Aim of the task – Repeat only the stretch of lines below that runs from the line with "Someone rotated the" through the line with "Someone carried the button", unaltered.

Dataset excerpts
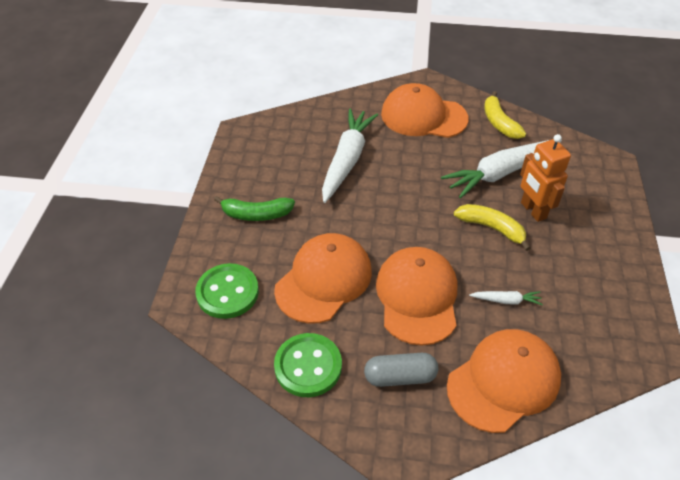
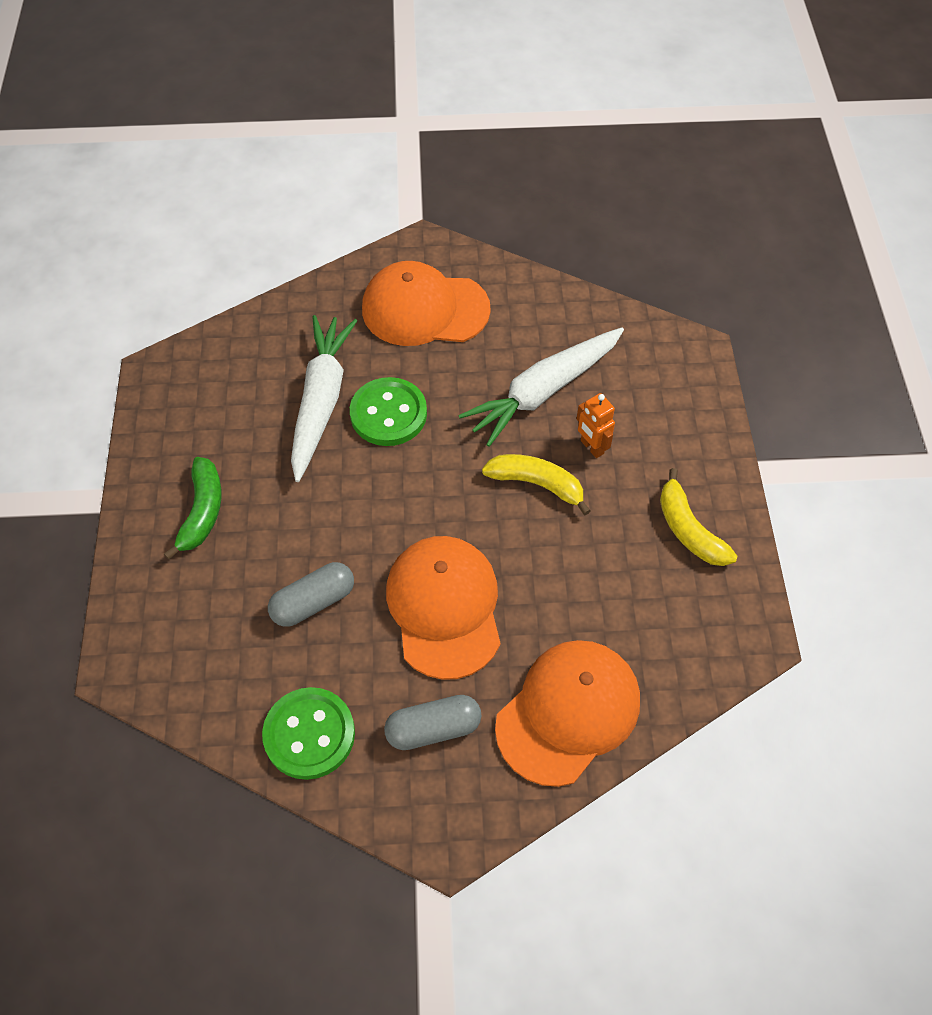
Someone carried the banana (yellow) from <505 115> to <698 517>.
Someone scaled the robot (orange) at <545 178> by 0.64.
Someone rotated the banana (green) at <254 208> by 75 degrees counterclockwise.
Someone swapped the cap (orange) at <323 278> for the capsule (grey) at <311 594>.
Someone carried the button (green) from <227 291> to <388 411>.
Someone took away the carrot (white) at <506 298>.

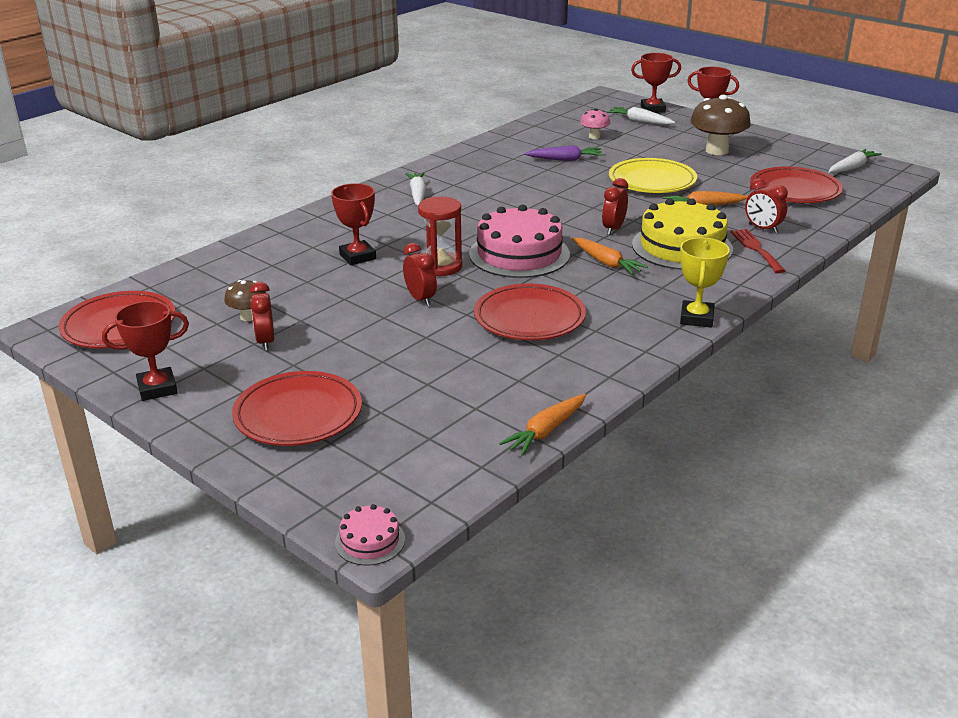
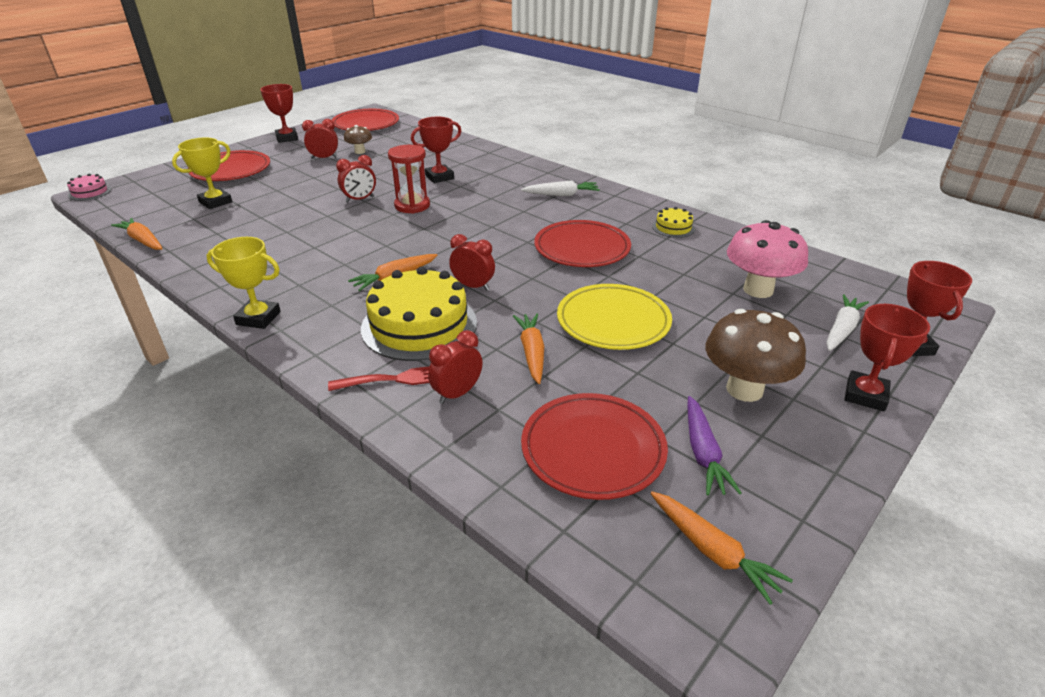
Someone scaled the mushroom (pink) at <595 123> by 1.88.
Someone carried the carrot (purple) from <563 153> to <714 446>.
Someone repainted the carrot (white) at <855 161>, which became the carrot (orange) at <721 548>.
Someone took away the cake (pink) at <519 241>.
Someone carried the plate (red) from <530 312> to <582 243>.
Someone put down the trophy (yellow) at <202 173>.
Someone put down the cake (yellow) at <673 222>.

Result of this task –
Someone rotated the banana (green) at <254 208> by 75 degrees counterclockwise.
Someone swapped the cap (orange) at <323 278> for the capsule (grey) at <311 594>.
Someone carried the button (green) from <227 291> to <388 411>.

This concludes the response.